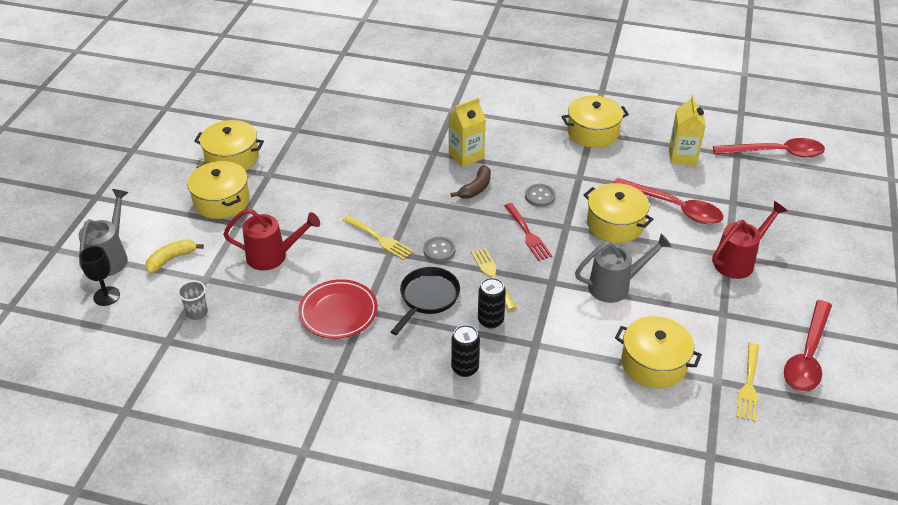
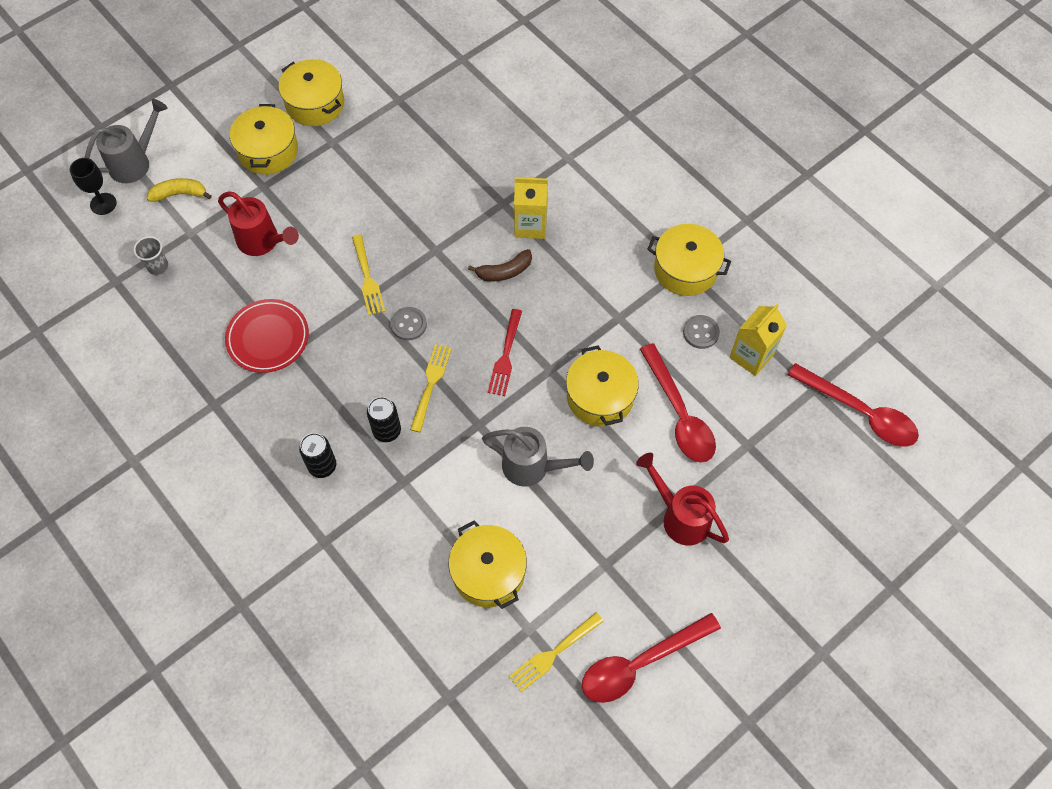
camera: 35 degrees right, 20 degrees up
(427, 298) = (354, 371): black pan -> none
(540, 196) = (557, 318): grey button -> grey button (701, 332)
(738, 261) = (680, 517): red watering can -> red watering can turned 135 degrees counterclockwise

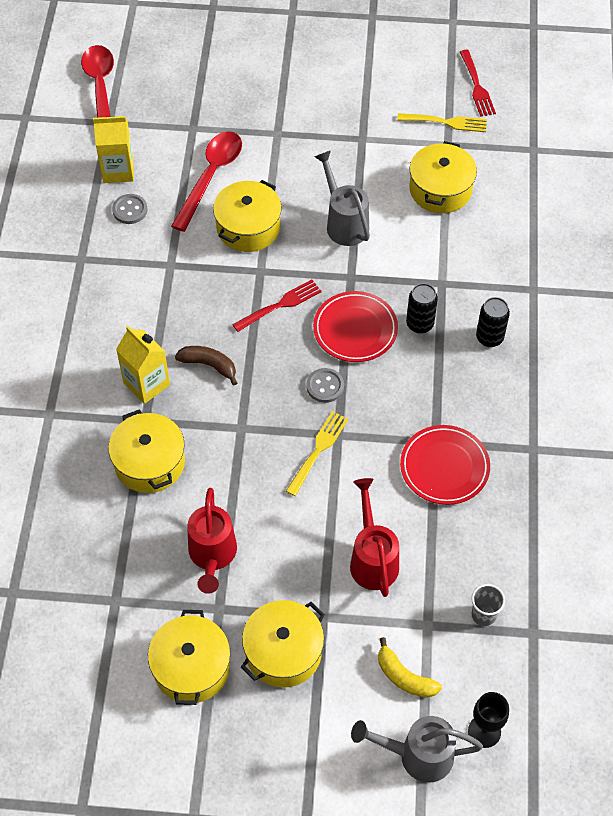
camera: 135 degrees left, 5 degrees down
(431, 384) = (355, 329): yellow fork -> red plate
(568, 727) = (476, 86): none -> red fork
(640, 663) = (400, 81): red spoon -> none
(680, 517) = (285, 126): red watering can -> red watering can (212, 555)
(685, 269) = (82, 257): yellow pot -> yellow pot (149, 462)

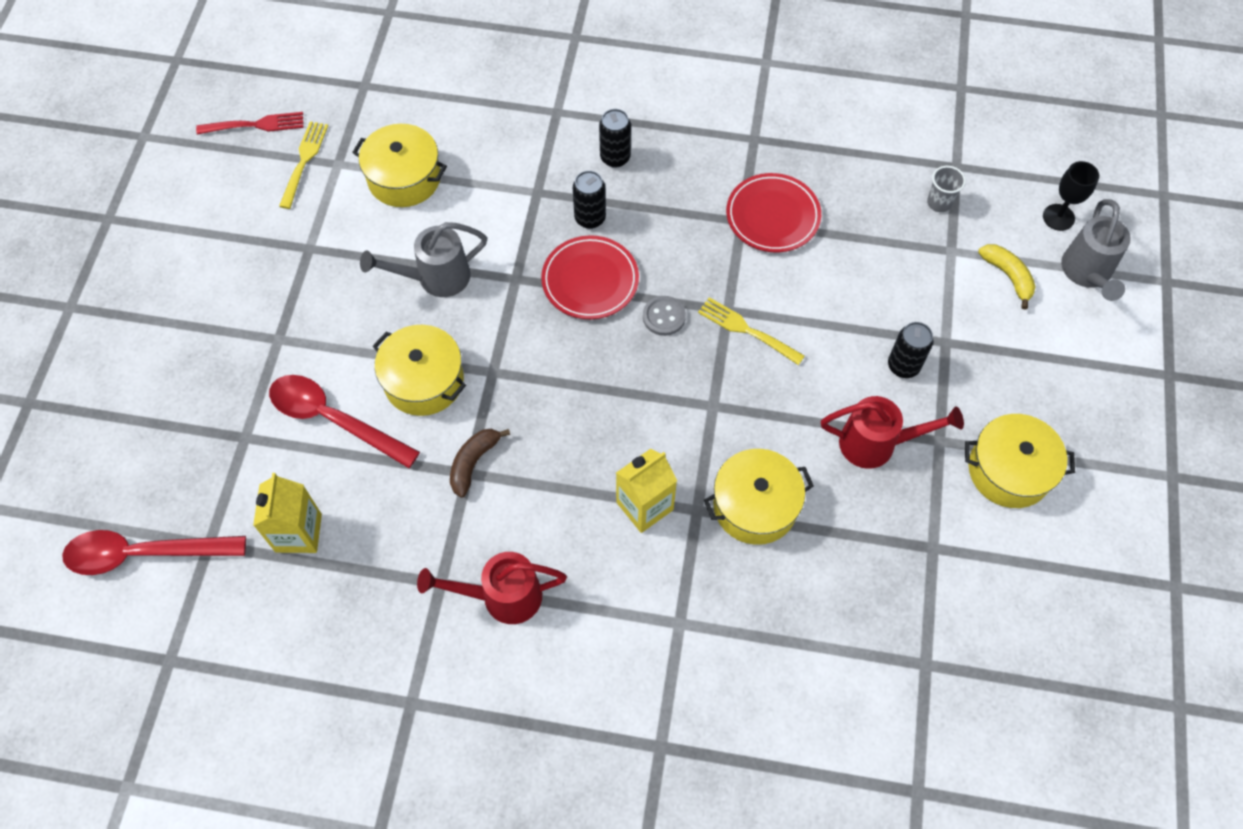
camera: 85 degrees left, 5 degrees up
(130, 210) = (370, 519): grey button -> none
(209, 365) = (624, 435): brown banana -> brown banana (473, 463)
(279, 305) = (547, 354): red fork -> none
(283, 652) = (987, 381): yellow pot -> none
(293, 579) = (903, 366): none -> black can
(372, 559) = (879, 291): red watering can -> red watering can (503, 596)
(404, 677) = (1008, 276): yellow banana -> yellow banana turned 75 degrees counterclockwise

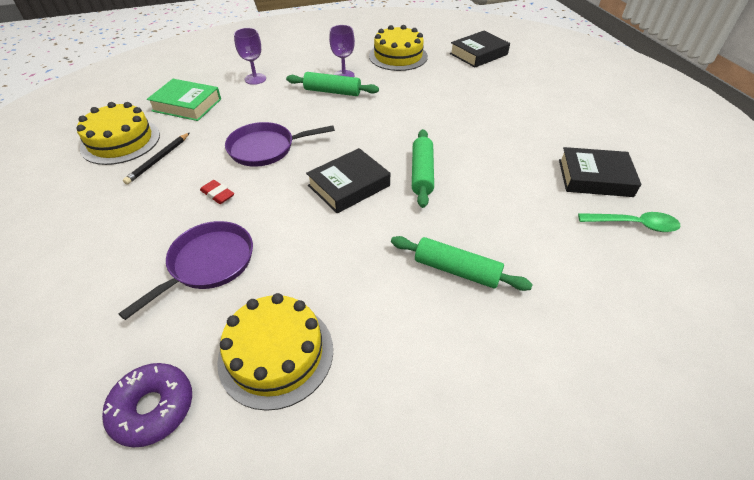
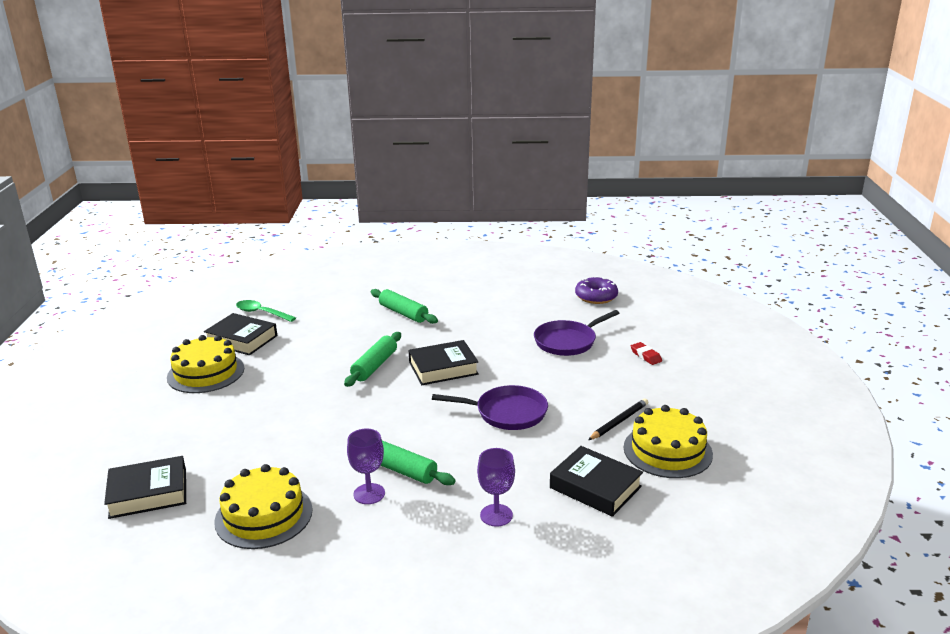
camera: 160 degrees left, 20 degrees down
(187, 105) = (595, 487): green book -> black book
(218, 194) = (559, 381): red eraser -> red eraser (646, 356)
(276, 354) = (530, 302): yellow cake -> yellow cake (206, 373)

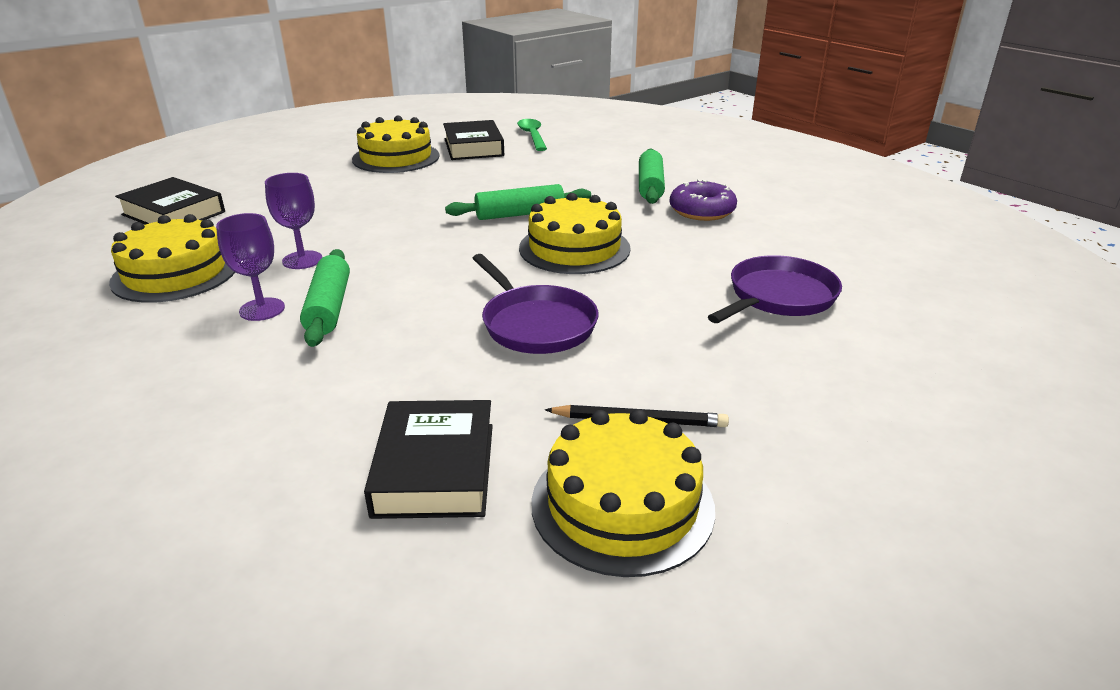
camera: 50 degrees right, 5 degrees up
(443, 368) = (574, 248): black book -> yellow cake
(496, 515) = (287, 410): purple goblet -> purple goblet (302, 260)
(567, 341) = (778, 297): purple pan -> purple pan turned 120 degrees clockwise
(596, 296) = (935, 271): purple donut -> purple donut (702, 211)
(646, 356) = (861, 372): red eraser -> none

***

▶ _YOUR OBJECTIVE_
Set down the data again, exactly, without images.

▶ _OUTPUT OF THE EXERCISE_
camera: 35 degrees right, 20 degrees up
(427, 298) = (354, 371): black pan -> none
(540, 196) = (557, 318): grey button -> grey button (701, 332)
(738, 261) = (680, 517): red watering can -> red watering can turned 135 degrees counterclockwise

camera: 135 degrees left, 5 degrees down
(431, 384) = (355, 329): yellow fork -> red plate
(568, 727) = (476, 86): none -> red fork
(640, 663) = (400, 81): red spoon -> none
(680, 517) = (285, 126): red watering can -> red watering can (212, 555)
(685, 269) = (82, 257): yellow pot -> yellow pot (149, 462)

camera: 85 degrees left, 5 degrees up
(130, 210) = (370, 519): grey button -> none
(209, 365) = (624, 435): brown banana -> brown banana (473, 463)
(279, 305) = (547, 354): red fork -> none
(283, 652) = (987, 381): yellow pot -> none
(293, 579) = (903, 366): none -> black can
(372, 559) = (879, 291): red watering can -> red watering can (503, 596)
(404, 677) = (1008, 276): yellow banana -> yellow banana turned 75 degrees counterclockwise

camera: 160 degrees left, 20 degrees down
(187, 105) = (595, 487): green book -> black book
(218, 194) = (559, 381): red eraser -> red eraser (646, 356)
(276, 354) = (530, 302): yellow cake -> yellow cake (206, 373)

camera: 50 degrees right, 5 degrees up
(443, 368) = (574, 248): black book -> yellow cake
(496, 515) = (287, 410): purple goblet -> purple goblet (302, 260)
(567, 341) = (778, 297): purple pan -> purple pan turned 120 degrees clockwise
(596, 296) = (935, 271): purple donut -> purple donut (702, 211)
(646, 356) = (861, 372): red eraser -> none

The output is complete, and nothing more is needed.